**ACTION ITEM:**
In the records that follow, locate every line with "camera" and extract it.

**MATERIAL PROVIDED:**
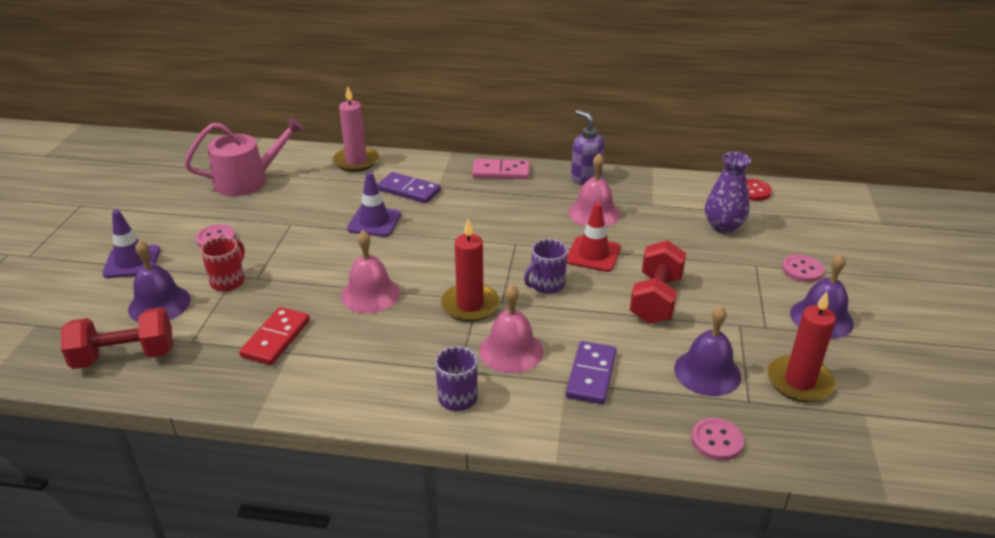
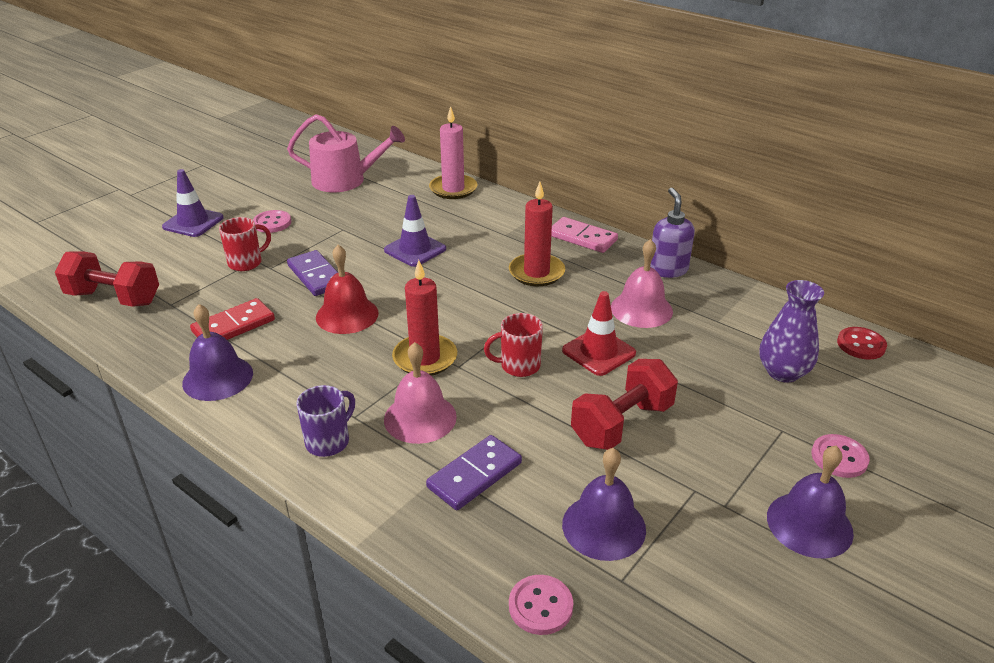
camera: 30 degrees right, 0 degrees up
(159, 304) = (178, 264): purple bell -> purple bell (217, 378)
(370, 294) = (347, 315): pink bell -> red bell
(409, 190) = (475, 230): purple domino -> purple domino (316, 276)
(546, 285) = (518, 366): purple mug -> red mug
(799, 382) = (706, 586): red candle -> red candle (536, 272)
---
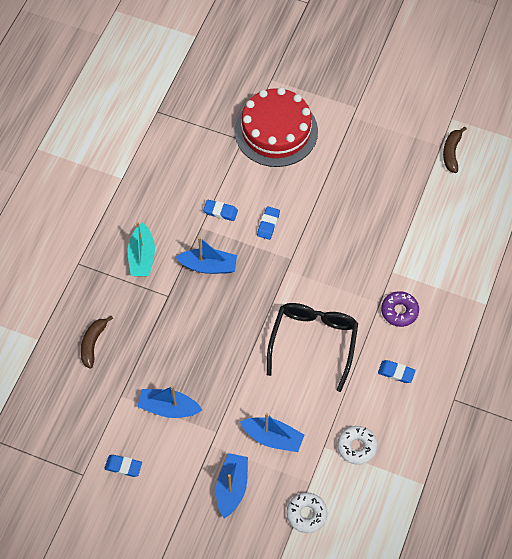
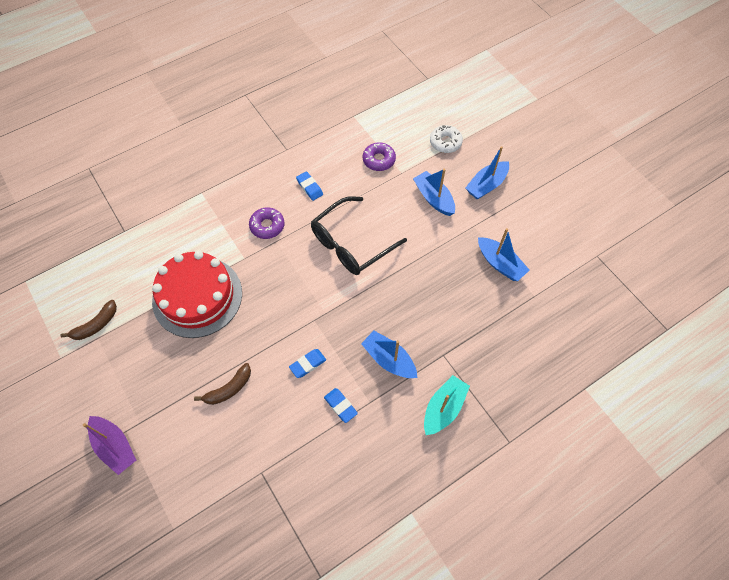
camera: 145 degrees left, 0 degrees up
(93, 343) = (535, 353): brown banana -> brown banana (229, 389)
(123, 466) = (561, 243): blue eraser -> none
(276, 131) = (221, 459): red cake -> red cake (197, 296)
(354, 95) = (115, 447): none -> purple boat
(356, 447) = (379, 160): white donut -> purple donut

**RESPONSE TO THE TASK:**
camera: 30 degrees right, 0 degrees up
camera: 145 degrees left, 0 degrees up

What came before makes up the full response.